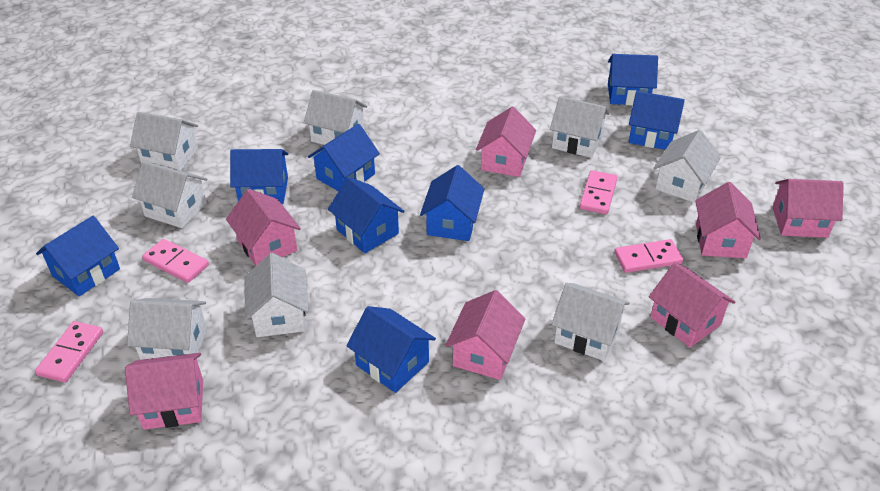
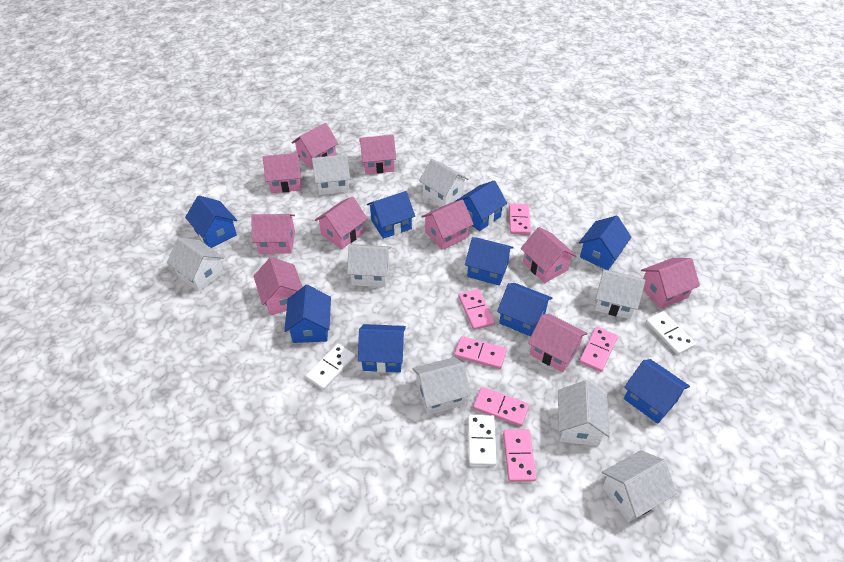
blue house: 8 -> 9
pink domino: 4 -> 6
pink house: 7 -> 10
white domino: 0 -> 3

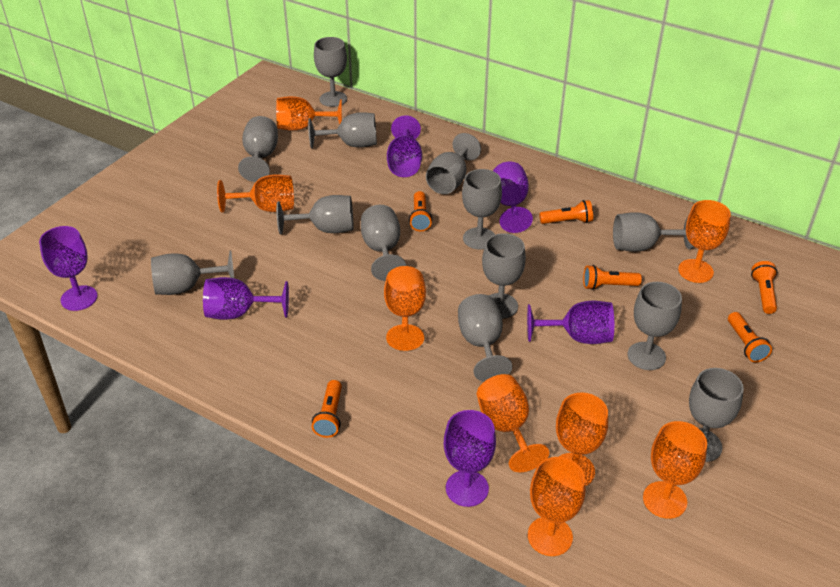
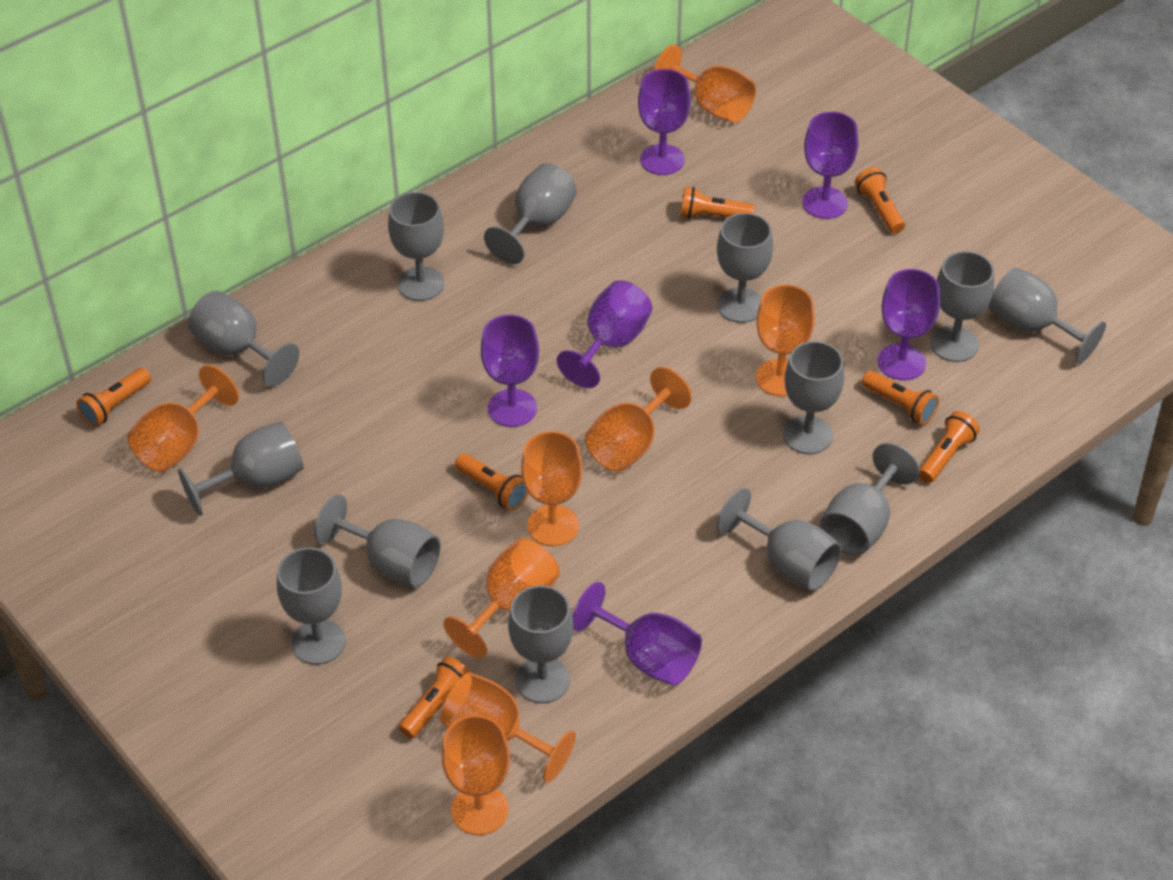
orange flashlight: 6 -> 7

____

* [ACTION ITEM] In the data above, find the line containing "pink domino: 4 -> 6", then output it and every later line exactly, without the pictures.

* [SOLUTION FOR THIS PROBLEM]
pink domino: 4 -> 6
pink house: 7 -> 10
white domino: 0 -> 3

orange flashlight: 6 -> 7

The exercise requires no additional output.